Dataset content START

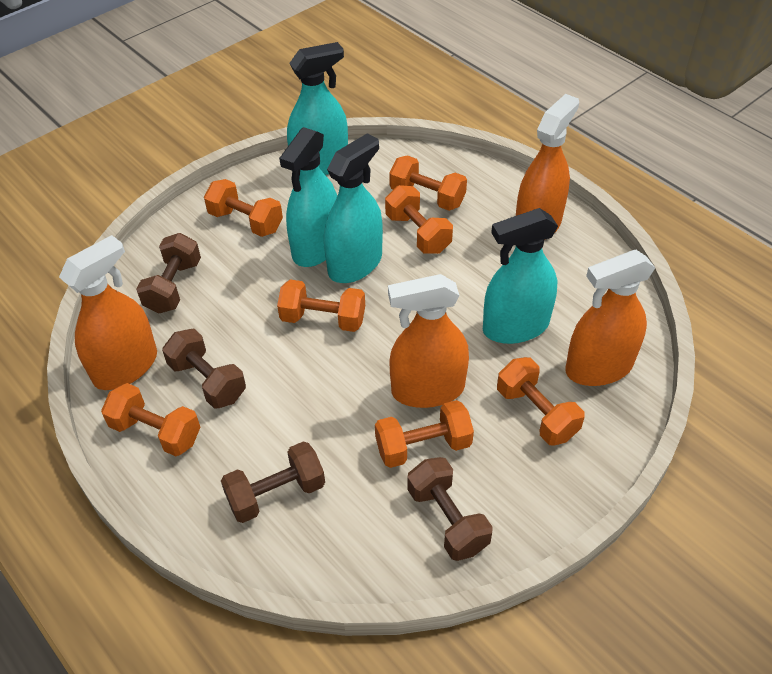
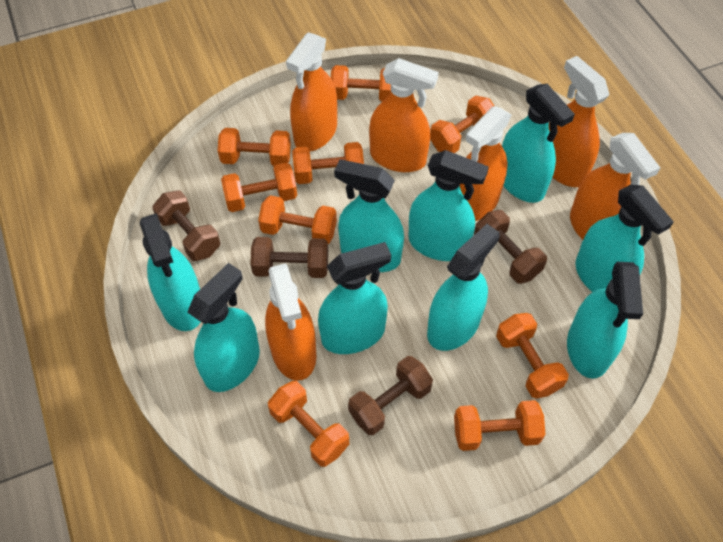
orange dumbbell: 7 -> 9
orange spray bottle: 4 -> 6
turquoise spray bottle: 4 -> 9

Dataset content END

Aim of the task
Set down exactly the lines from the one that contains "orange spray bottle: 4 -> 6" to the final line above, both included, and nothing more.

Solution to this problem
orange spray bottle: 4 -> 6
turquoise spray bottle: 4 -> 9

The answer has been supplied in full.